INSTRUCTIONS TO FOLLOW: What you write must be the listing below in full, word for word, minus its pictures.

┄┄┄┄┄┄┄┄┄┄┄┄┄┄┄┄┄┄┄┄

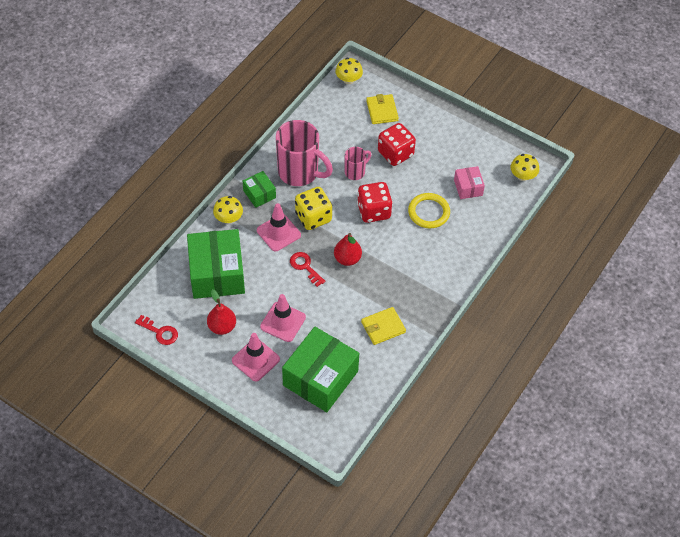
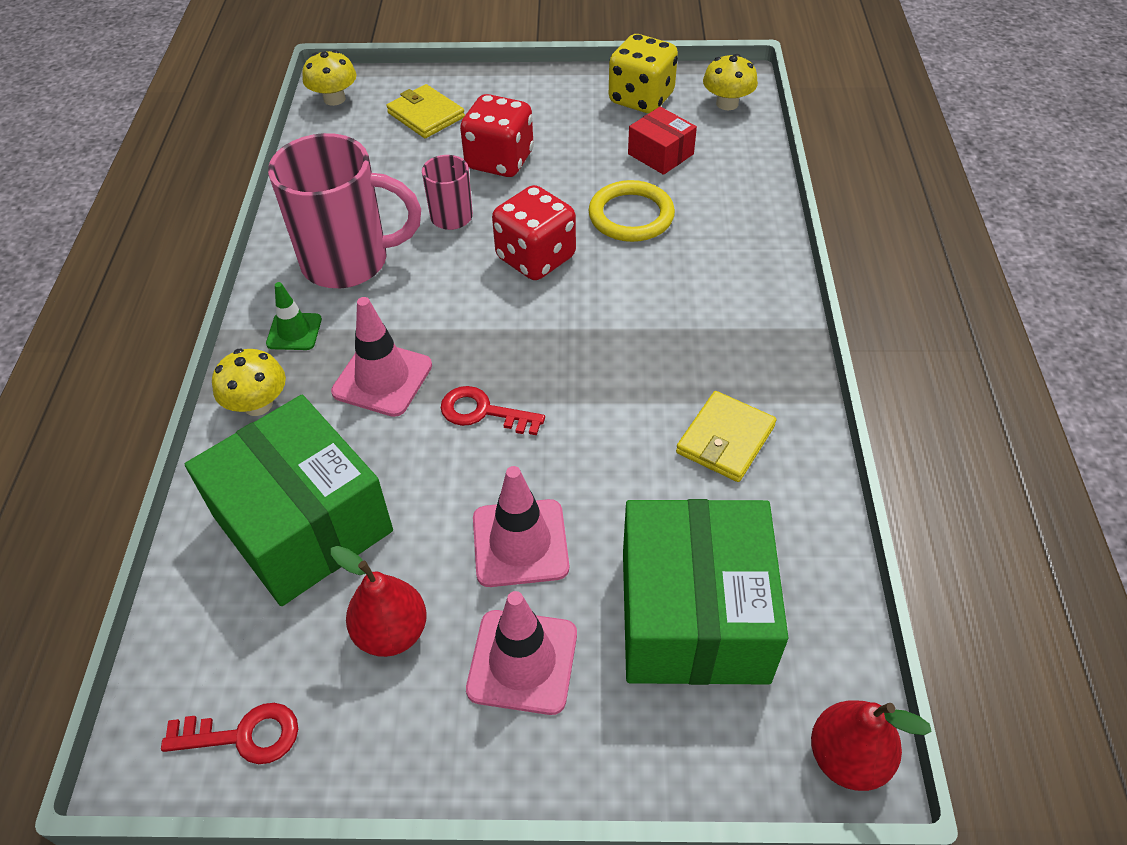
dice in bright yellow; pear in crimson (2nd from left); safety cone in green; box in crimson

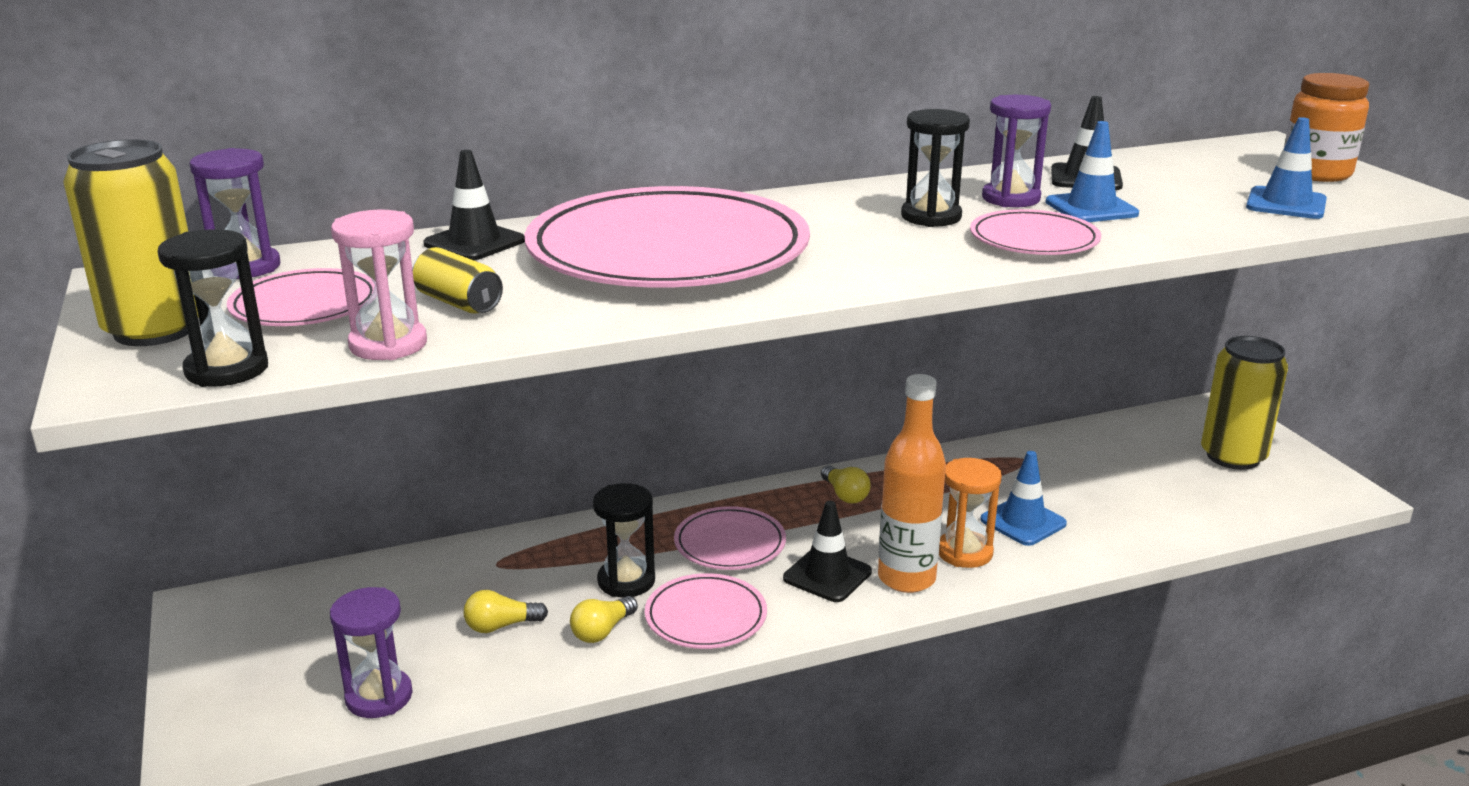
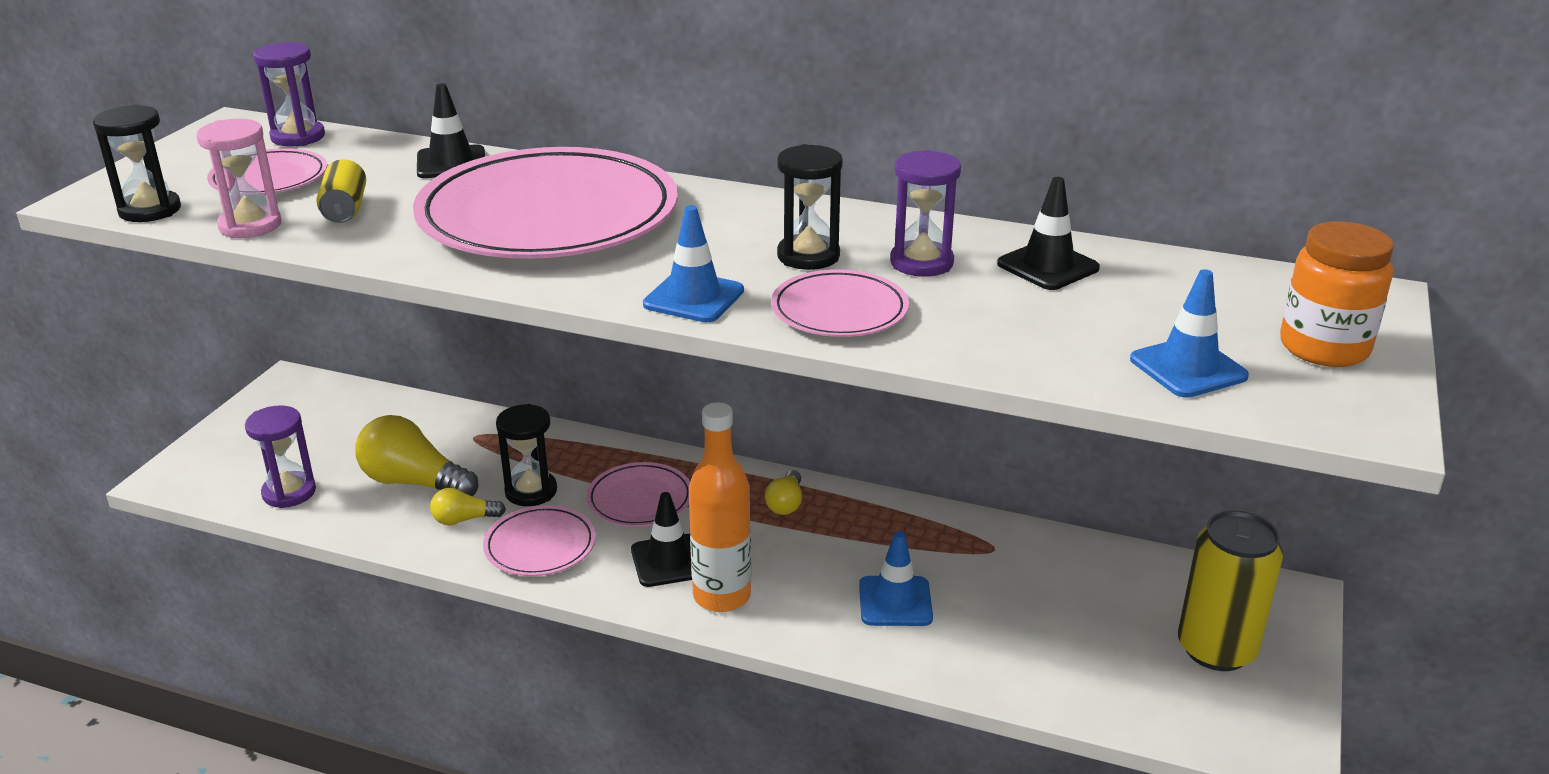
can in bright yellow (1st from left in the first image); hourglass in orange-coloured; safety cone in royal blue (1st from left); lightbulb in bright yellow (1st from left)

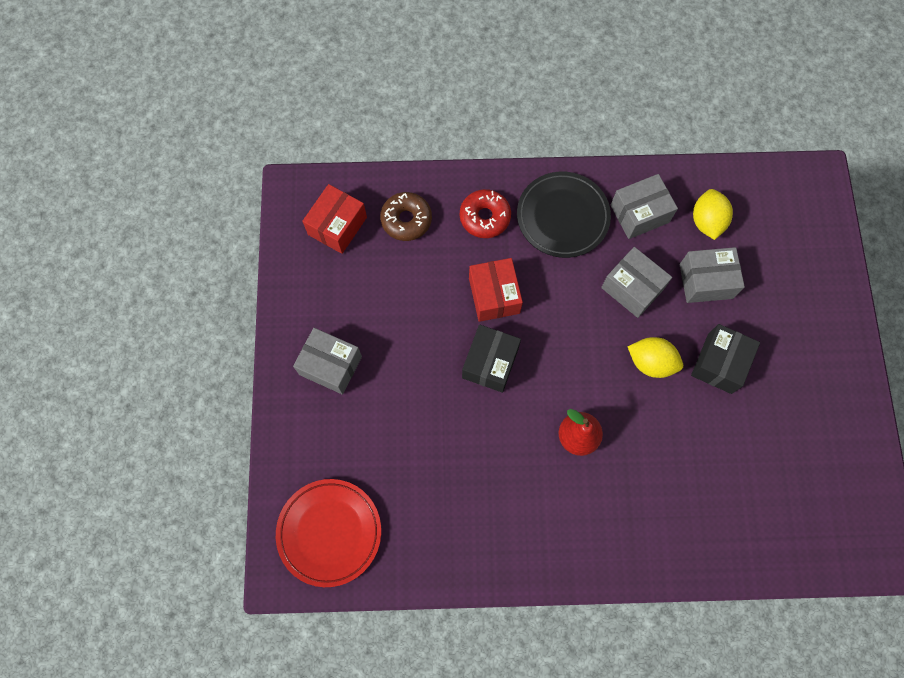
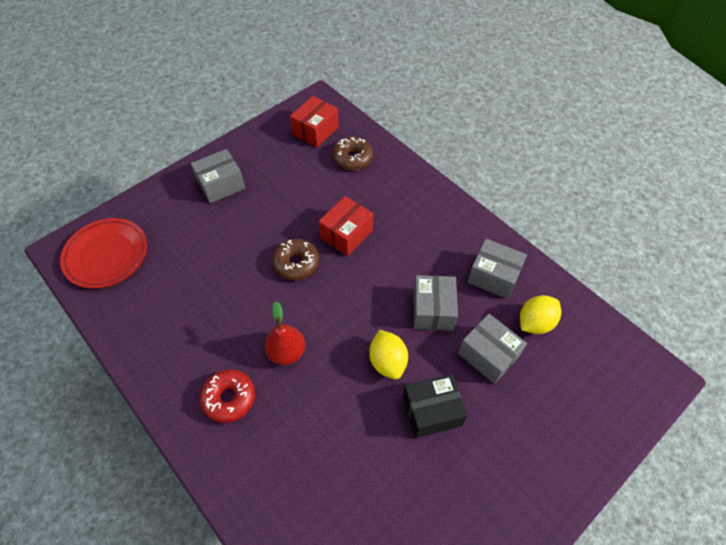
flat dish in jet-black; donut in crimson; donut in brown (1st from left); box in ash-grey (1st from left); box in crimson (1st from left)

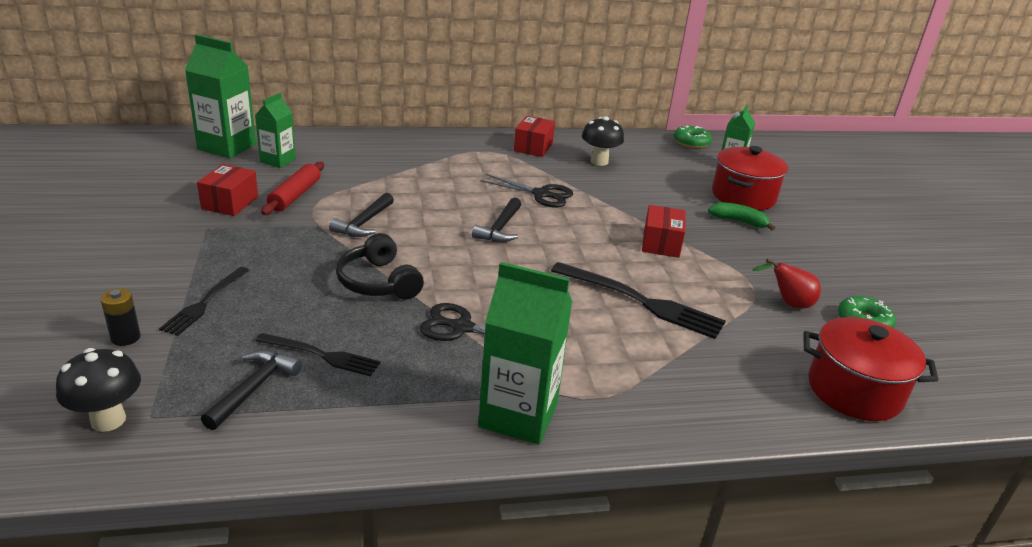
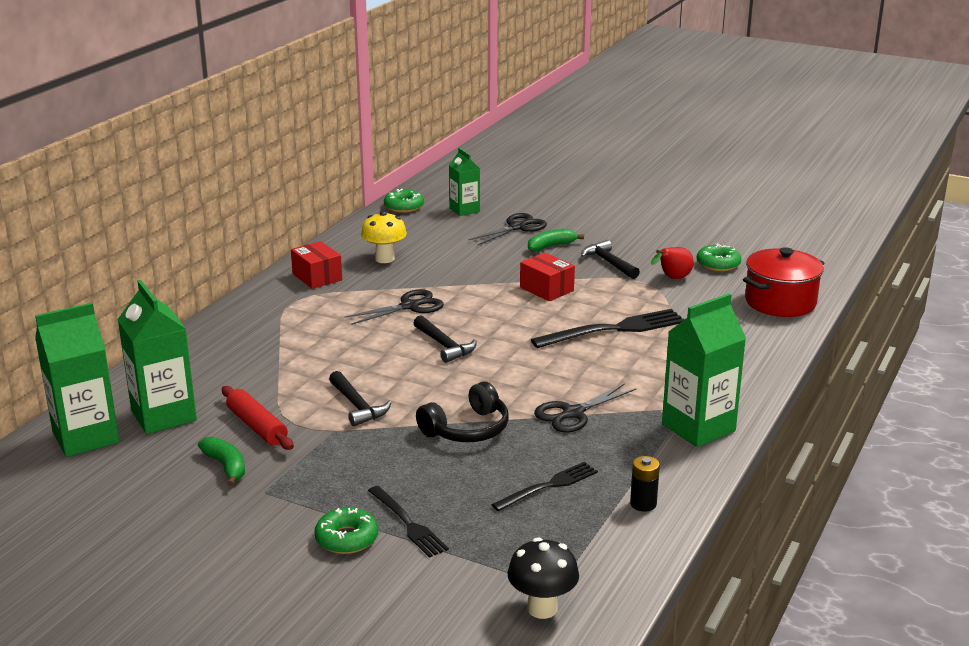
donut in green (1st from left); AA battery in jet-black; claw hammer in jet-black (3rd from left); banana in green (1st from left); shears in jet-black (2nd from left); mushroom in bright yellow; over-ear headphones in jet-black; carton in green (2nd from left)

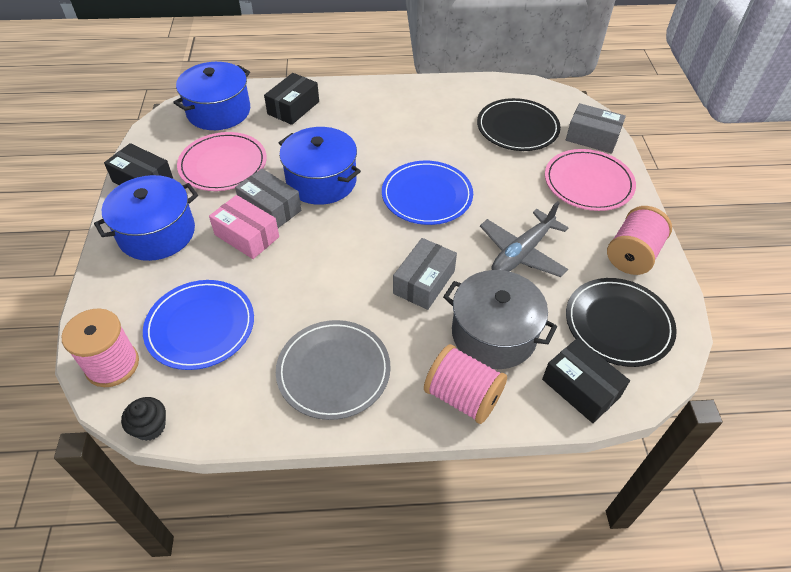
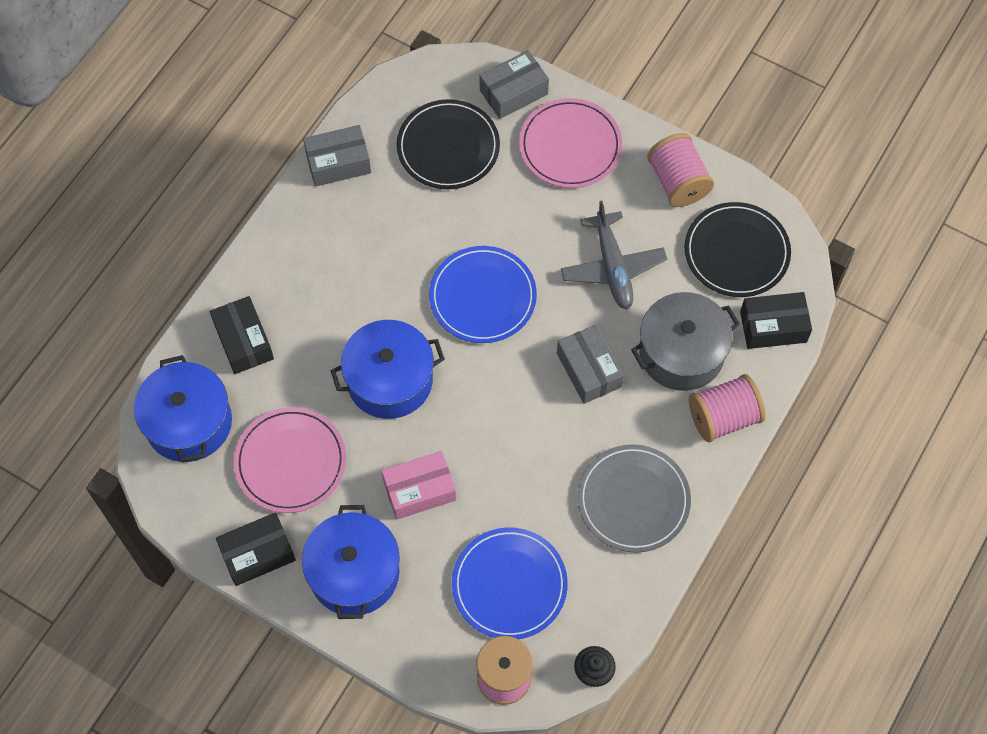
box in ash-grey (1st from left)

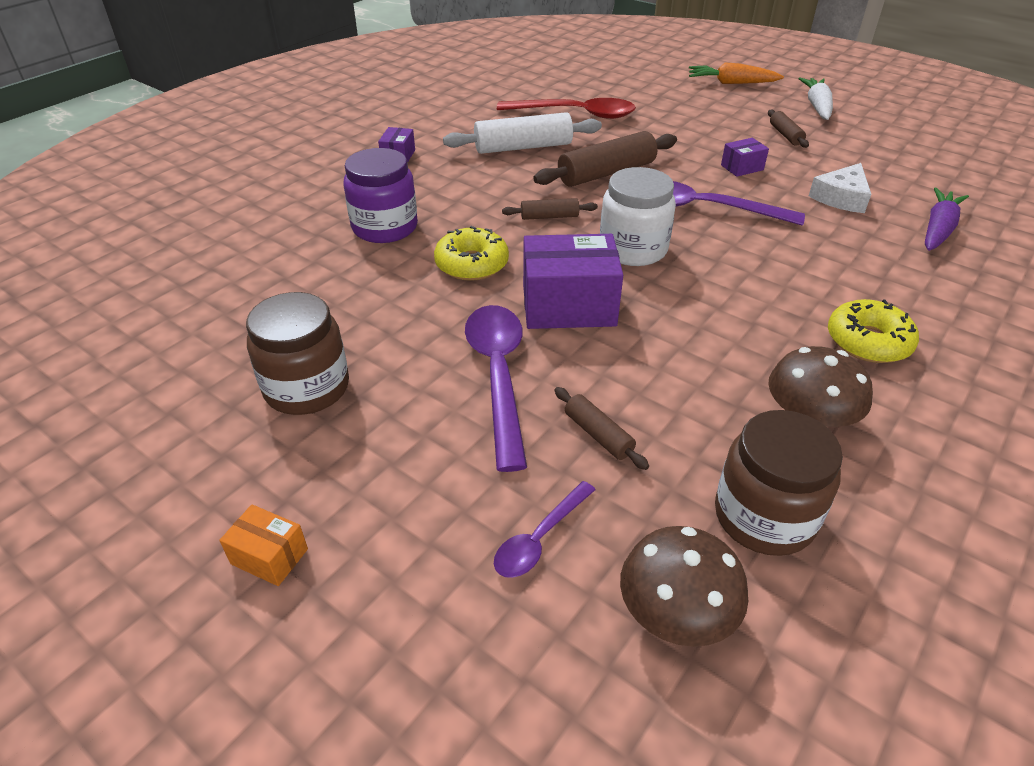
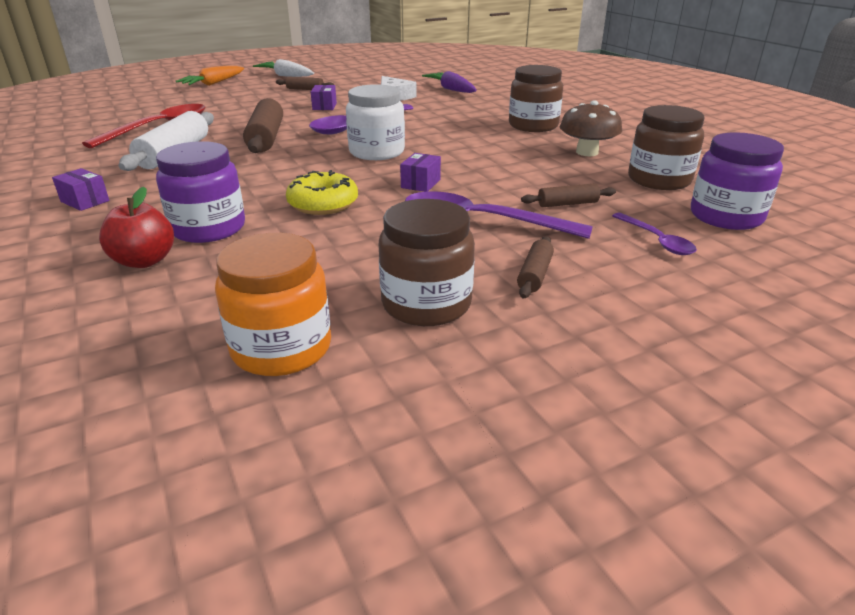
box in orange-coloured; apple fruit in crimson; preserve jar in orange-coloured; dough roller in brown (3rd from left); preserve jar in purple (2nd from left); preserve jar in brown (2nd from left); box in purple (3rd from left)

┄┄┄┄┄┄┄┄┄┄┄┄┄┄┄┄┄┄┄┄

FINISHED TASK:
dice in bright yellow; pear in crimson (2nd from left); safety cone in green; box in crimson

can in bright yellow (1st from left in the first image); hourglass in orange-coloured; safety cone in royal blue (1st from left); lightbulb in bright yellow (1st from left)

flat dish in jet-black; donut in crimson; donut in brown (1st from left); box in ash-grey (1st from left); box in crimson (1st from left)

donut in green (1st from left); AA battery in jet-black; claw hammer in jet-black (3rd from left); banana in green (1st from left); shears in jet-black (2nd from left); mushroom in bright yellow; over-ear headphones in jet-black; carton in green (2nd from left)

box in ash-grey (1st from left)

box in orange-coloured; apple fruit in crimson; preserve jar in orange-coloured; dough roller in brown (3rd from left); preserve jar in purple (2nd from left); preserve jar in brown (2nd from left); box in purple (3rd from left)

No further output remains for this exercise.